AIM OF THE EXERCISE: Nothing is to be altered. Print each record in full.

DATA FOR PROCESSING:
BEGIN

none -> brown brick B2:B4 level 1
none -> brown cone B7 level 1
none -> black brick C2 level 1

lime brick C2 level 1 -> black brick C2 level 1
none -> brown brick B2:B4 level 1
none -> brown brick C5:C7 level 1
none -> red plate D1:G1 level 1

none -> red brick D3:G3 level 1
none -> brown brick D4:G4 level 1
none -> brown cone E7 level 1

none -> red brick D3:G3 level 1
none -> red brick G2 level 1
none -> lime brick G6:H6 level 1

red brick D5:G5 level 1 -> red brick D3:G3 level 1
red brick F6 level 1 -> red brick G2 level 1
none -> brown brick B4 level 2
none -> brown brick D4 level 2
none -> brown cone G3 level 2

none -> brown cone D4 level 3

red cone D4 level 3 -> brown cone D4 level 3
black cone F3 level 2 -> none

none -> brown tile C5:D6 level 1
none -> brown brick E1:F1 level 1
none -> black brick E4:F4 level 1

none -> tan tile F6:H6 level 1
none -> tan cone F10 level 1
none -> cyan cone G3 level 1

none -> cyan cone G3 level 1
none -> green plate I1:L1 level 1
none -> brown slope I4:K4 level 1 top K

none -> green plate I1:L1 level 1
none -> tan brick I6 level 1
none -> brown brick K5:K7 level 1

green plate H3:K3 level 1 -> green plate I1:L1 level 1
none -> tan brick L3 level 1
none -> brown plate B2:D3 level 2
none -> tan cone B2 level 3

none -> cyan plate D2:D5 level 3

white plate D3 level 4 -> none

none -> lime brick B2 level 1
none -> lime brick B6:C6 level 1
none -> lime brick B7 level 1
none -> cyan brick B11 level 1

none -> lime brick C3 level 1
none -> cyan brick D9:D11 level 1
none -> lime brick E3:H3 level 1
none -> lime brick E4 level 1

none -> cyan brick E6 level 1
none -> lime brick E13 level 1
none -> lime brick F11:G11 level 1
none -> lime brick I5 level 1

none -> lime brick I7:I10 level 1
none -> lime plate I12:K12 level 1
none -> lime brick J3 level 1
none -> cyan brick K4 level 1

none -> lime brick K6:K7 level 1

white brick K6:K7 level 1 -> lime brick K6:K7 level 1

END

REPLY TO THE EXERCISE:
none -> brown brick B2:B4 level 1
none -> brown cone B7 level 1
none -> black brick C2 level 1

lime brick C2 level 1 -> black brick C2 level 1
none -> brown brick B2:B4 level 1
none -> brown brick C5:C7 level 1
none -> red plate D1:G1 level 1

none -> red brick D3:G3 level 1
none -> brown brick D4:G4 level 1
none -> brown cone E7 level 1

none -> red brick D3:G3 level 1
none -> red brick G2 level 1
none -> lime brick G6:H6 level 1

red brick D5:G5 level 1 -> red brick D3:G3 level 1
red brick F6 level 1 -> red brick G2 level 1
none -> brown brick B4 level 2
none -> brown brick D4 level 2
none -> brown cone G3 level 2

none -> brown cone D4 level 3

red cone D4 level 3 -> brown cone D4 level 3
black cone F3 level 2 -> none

none -> brown tile C5:D6 level 1
none -> brown brick E1:F1 level 1
none -> black brick E4:F4 level 1

none -> tan tile F6:H6 level 1
none -> tan cone F10 level 1
none -> cyan cone G3 level 1

none -> cyan cone G3 level 1
none -> green plate I1:L1 level 1
none -> brown slope I4:K4 level 1 top K

none -> green plate I1:L1 level 1
none -> tan brick I6 level 1
none -> brown brick K5:K7 level 1

green plate H3:K3 level 1 -> green plate I1:L1 level 1
none -> tan brick L3 level 1
none -> brown plate B2:D3 level 2
none -> tan cone B2 level 3

none -> cyan plate D2:D5 level 3

white plate D3 level 4 -> none

none -> lime brick B2 level 1
none -> lime brick B6:C6 level 1
none -> lime brick B7 level 1
none -> cyan brick B11 level 1

none -> lime brick C3 level 1
none -> cyan brick D9:D11 level 1
none -> lime brick E3:H3 level 1
none -> lime brick E4 level 1

none -> cyan brick E6 level 1
none -> lime brick E13 level 1
none -> lime brick F11:G11 level 1
none -> lime brick I5 level 1

none -> lime brick I7:I10 level 1
none -> lime plate I12:K12 level 1
none -> lime brick J3 level 1
none -> cyan brick K4 level 1

none -> lime brick K6:K7 level 1

white brick K6:K7 level 1 -> lime brick K6:K7 level 1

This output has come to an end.